● **Data to examine**
***

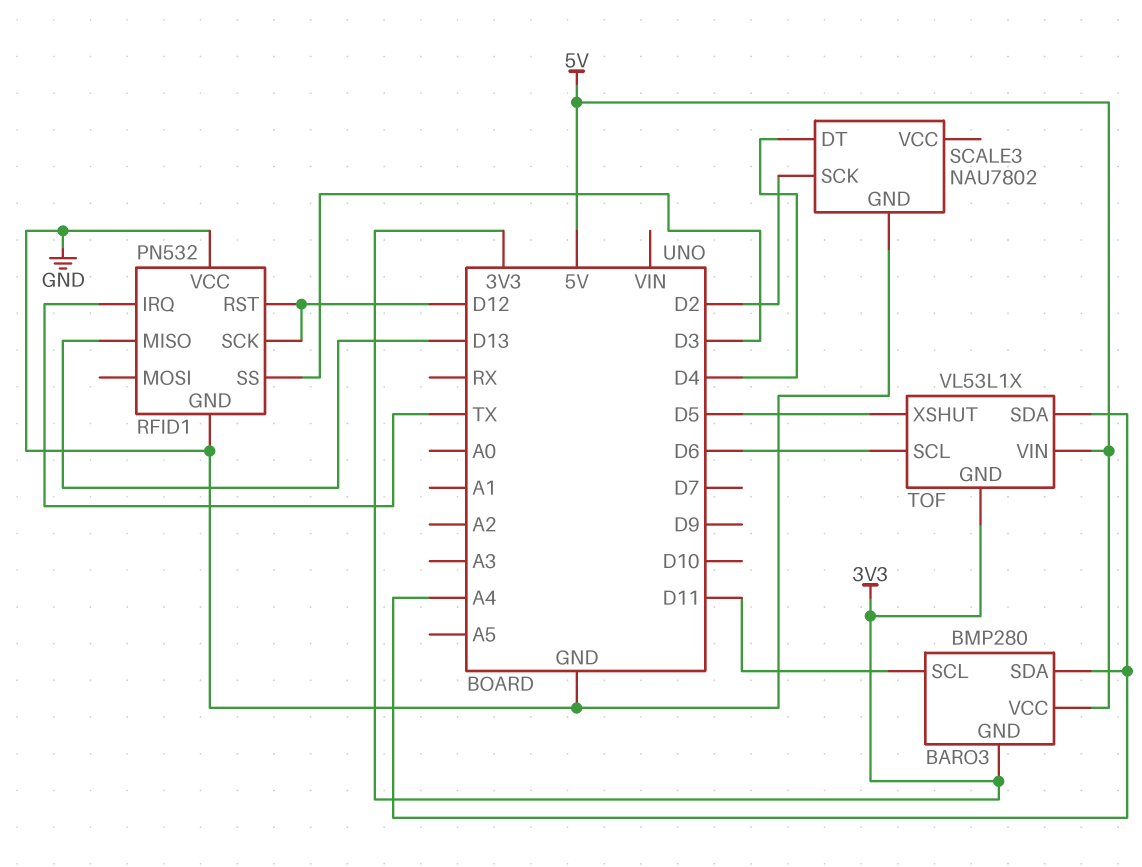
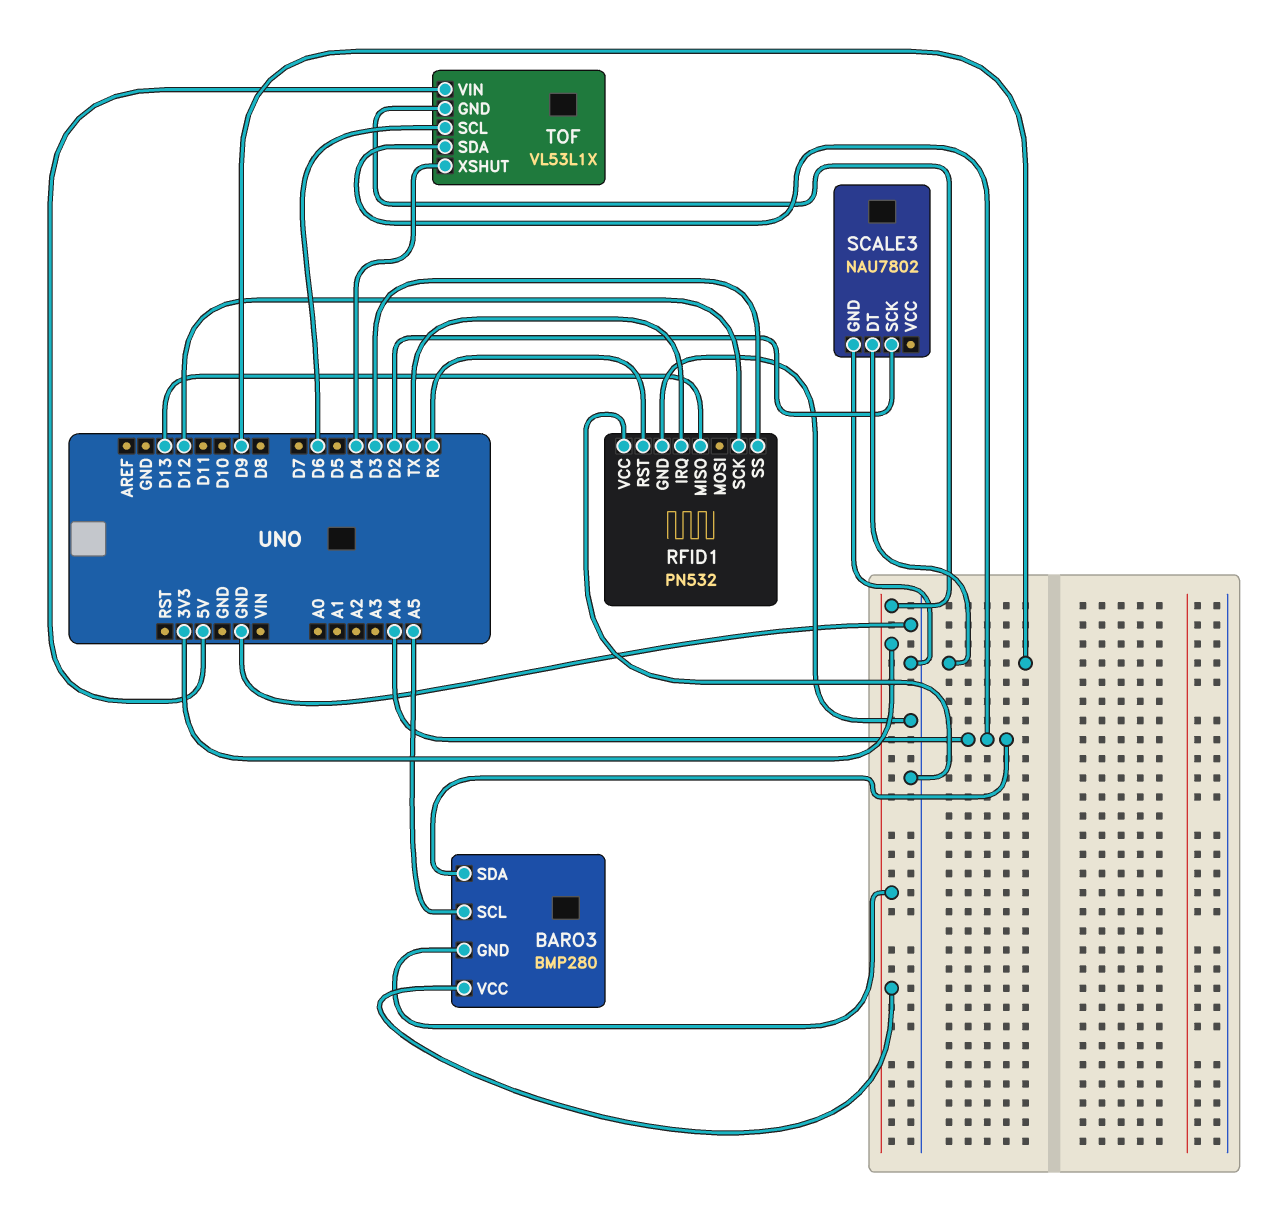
BARO3 pin SCL: D11 -> A5
BARO3 pin VCC: 5V -> 3V3
RFID1 pin RST: D12 -> RX
SCALE3 pin DT: D4 -> D9
TOF pin XSHUT: D5 -> D4

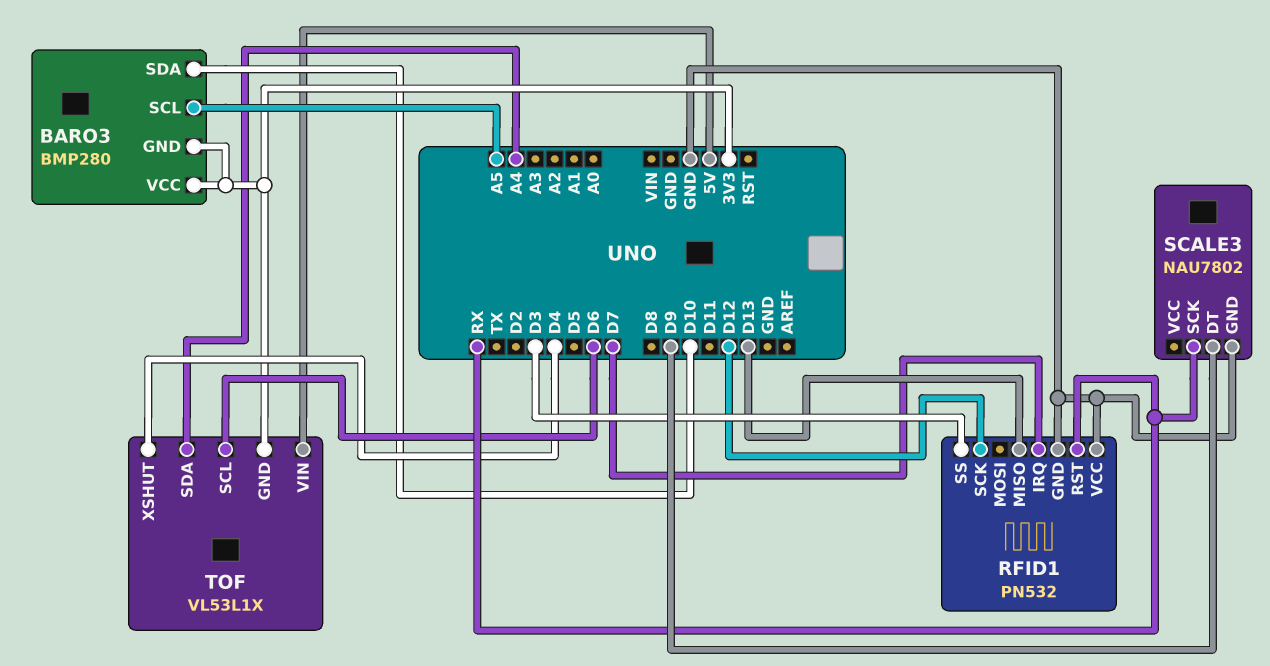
BARO3 pin SDA: A4 -> D10
RFID1 pin IRQ: TX -> D7
SCALE3 pin SCK: D2 -> RX

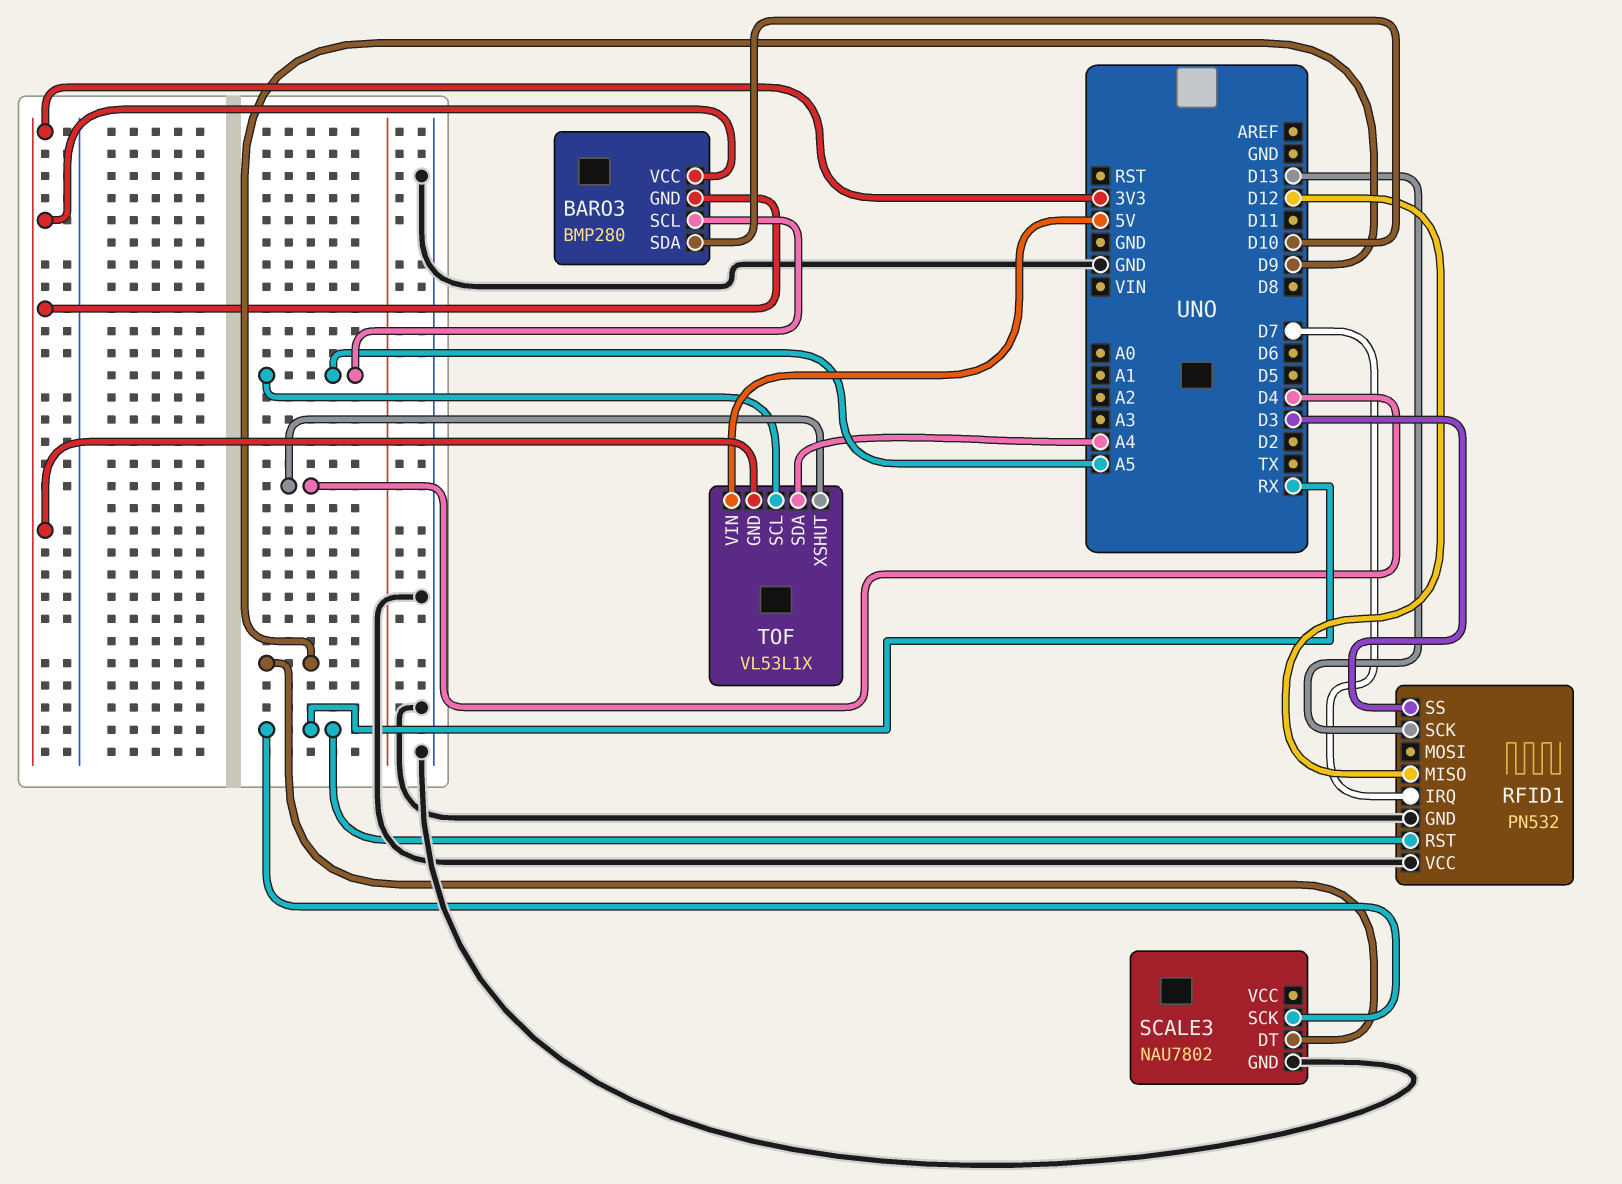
RFID1 pin MISO: D13 -> D12
RFID1 pin SCK: D12 -> D13
TOF pin SCL: D6 -> A5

***

● **Work to be completed**
Make a verbatim copy of all the entries and strip out the pictures.

● **The completed task**
BARO3 pin SCL: D11 -> A5
BARO3 pin VCC: 5V -> 3V3
RFID1 pin RST: D12 -> RX
SCALE3 pin DT: D4 -> D9
TOF pin XSHUT: D5 -> D4

BARO3 pin SDA: A4 -> D10
RFID1 pin IRQ: TX -> D7
SCALE3 pin SCK: D2 -> RX

RFID1 pin MISO: D13 -> D12
RFID1 pin SCK: D12 -> D13
TOF pin SCL: D6 -> A5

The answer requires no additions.